● Try it
If an entry below contains an image, drop the image and retype the rest exactly.

Data for the task below:

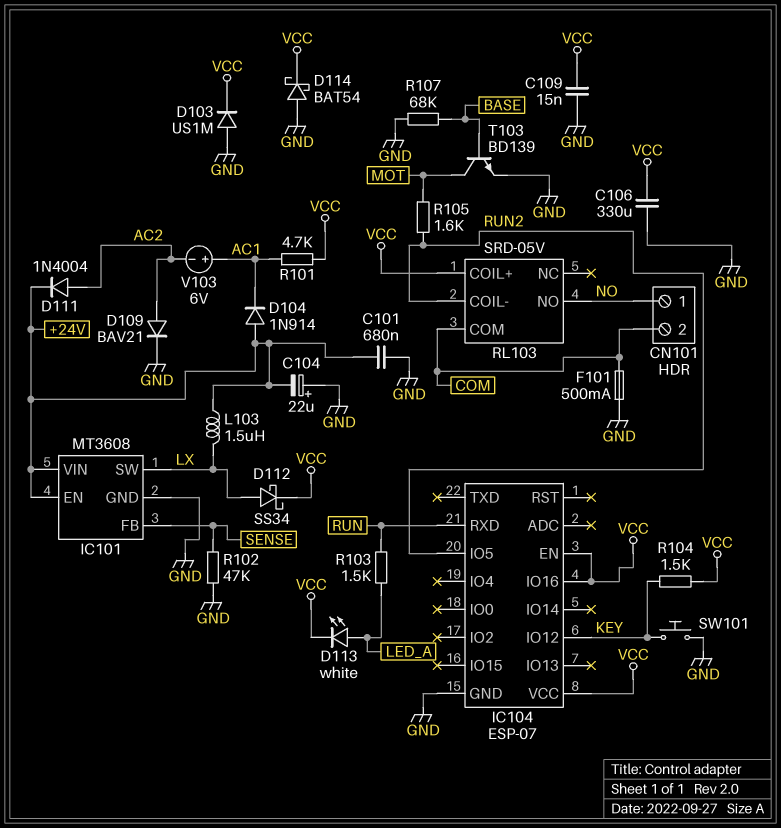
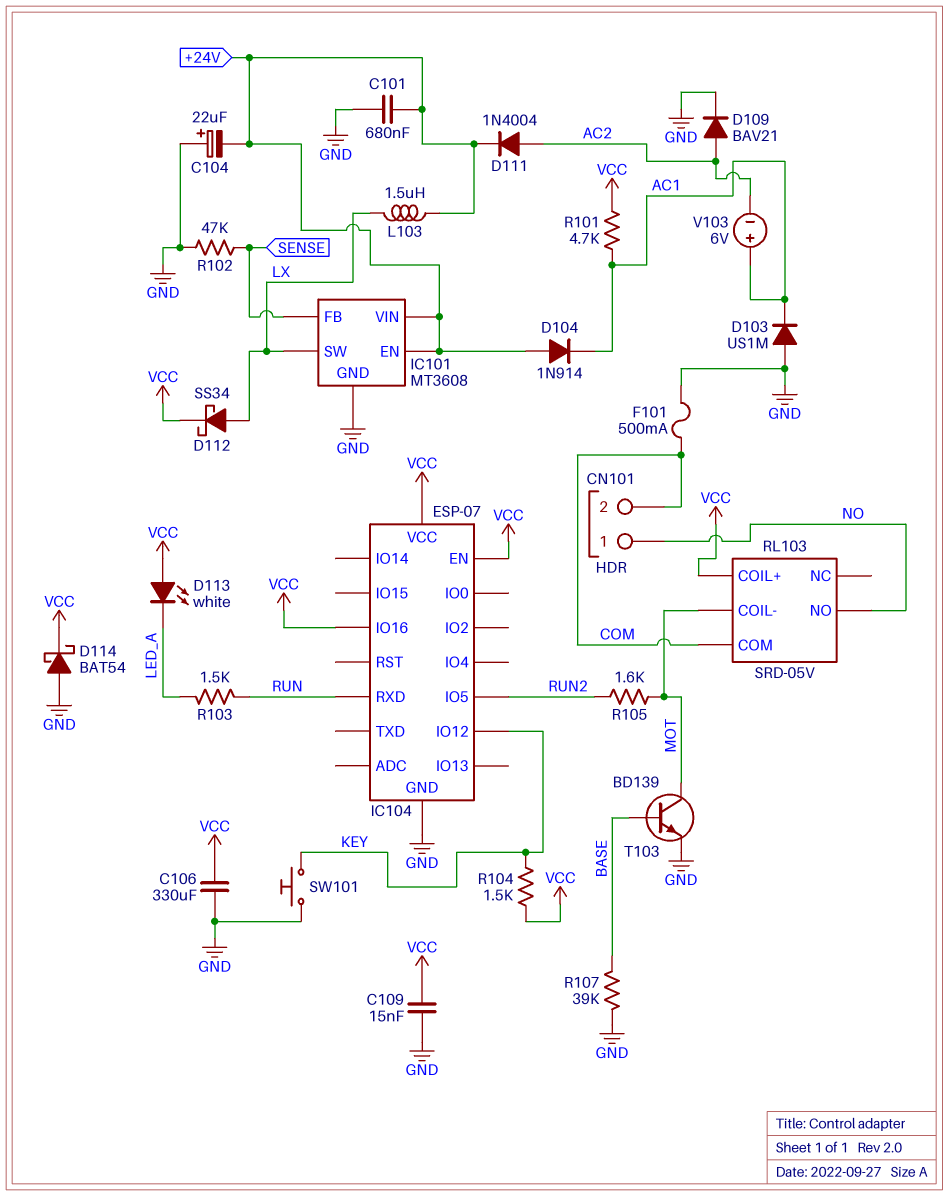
D103: diode US1M (A GND, K VCC) -> diode US1M (A GND, K AC1)
D113: LED white (A LED_A, K VCC) -> LED white (A VCC, K LED_A)
R107: 68k (BASE, GND) -> 39k (BASE, GND)
RL103 pin COIL-: RUN2 -> MOT

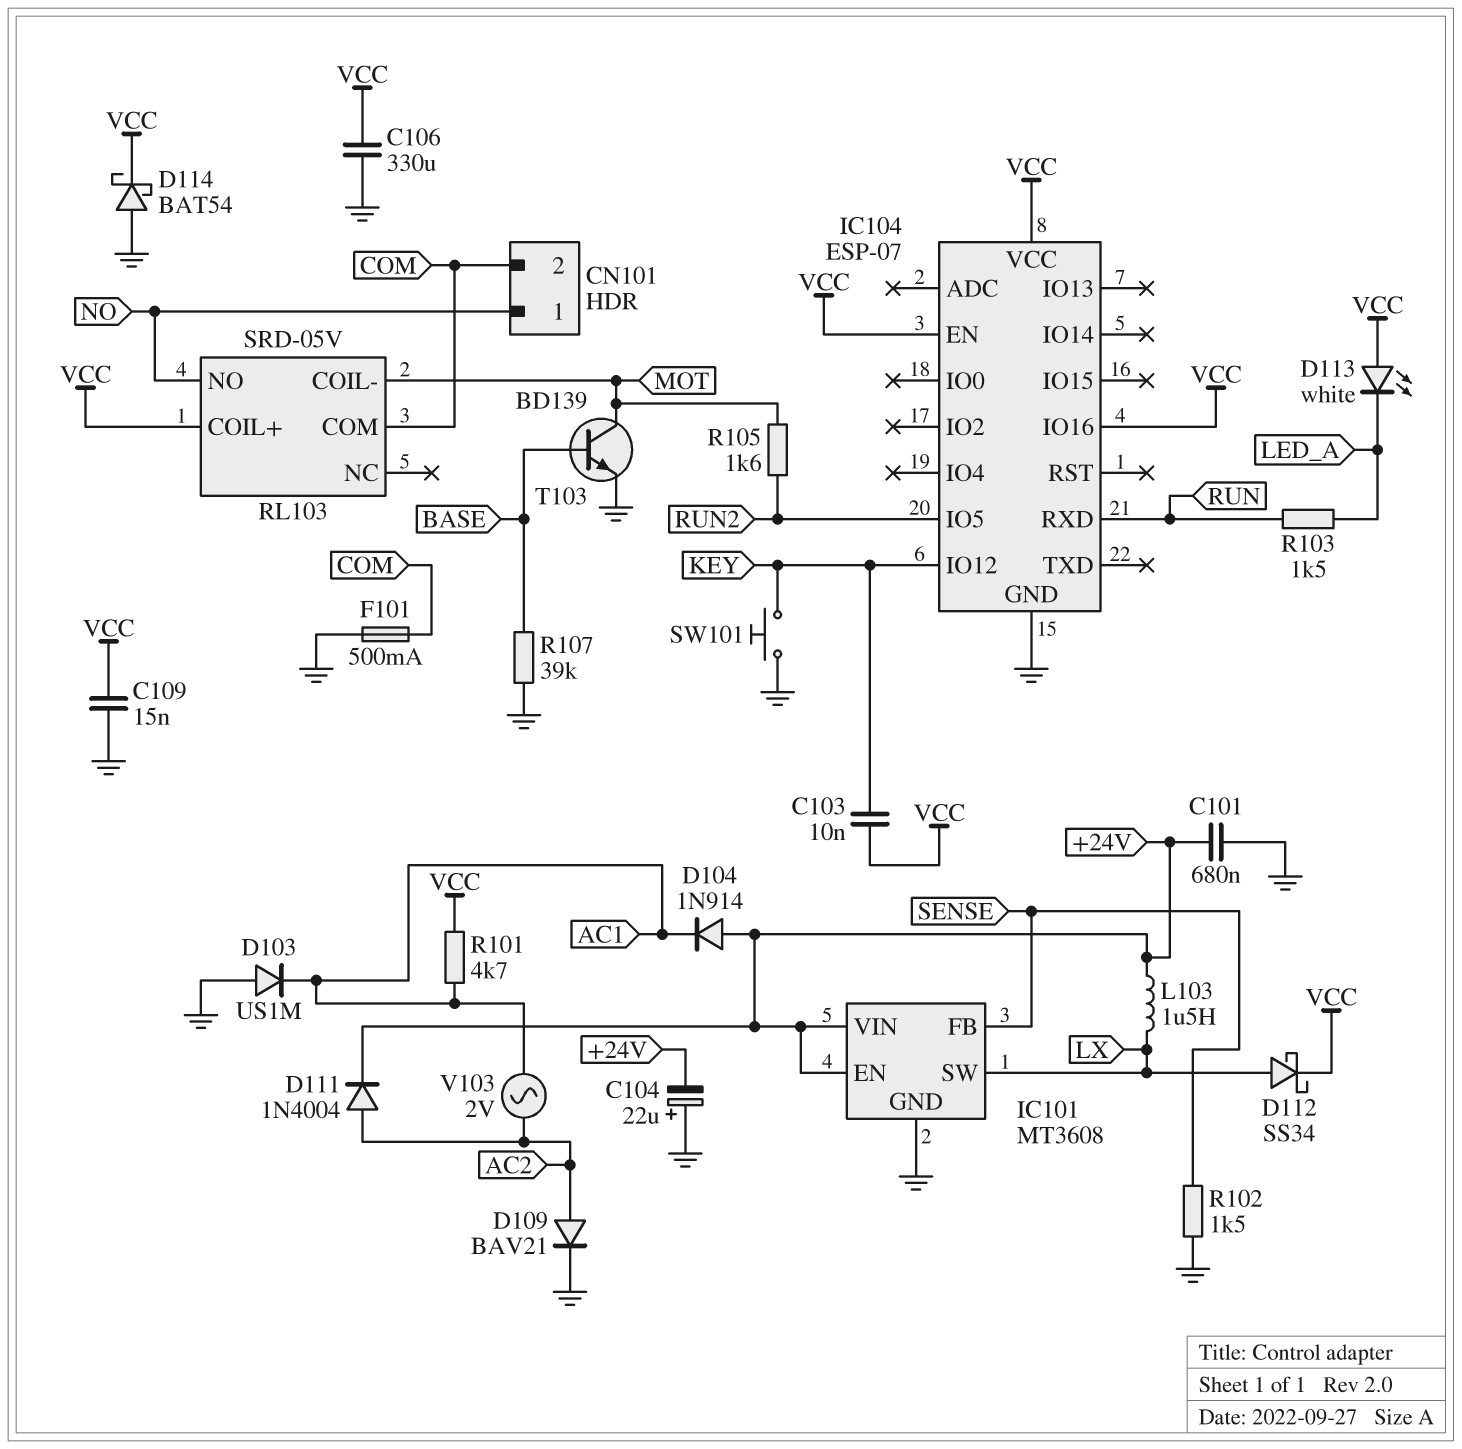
C103: none -> 10nF (KEY, VCC)
R102: 47k (GND, SENSE) -> 1.5k (GND, SENSE)
R104: 1.5k (KEY, VCC) -> none
V103: 6V (plus AC1, minus AC2) -> AC 2V (AC1, AC2)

End of Data for the task.

● Exercise output
D103: diode US1M (A GND, K VCC) -> diode US1M (A GND, K AC1)
D113: LED white (A LED_A, K VCC) -> LED white (A VCC, K LED_A)
R107: 68k (BASE, GND) -> 39k (BASE, GND)
RL103 pin COIL-: RUN2 -> MOT

C103: none -> 10nF (KEY, VCC)
R102: 47k (GND, SENSE) -> 1.5k (GND, SENSE)
R104: 1.5k (KEY, VCC) -> none
V103: 6V (plus AC1, minus AC2) -> AC 2V (AC1, AC2)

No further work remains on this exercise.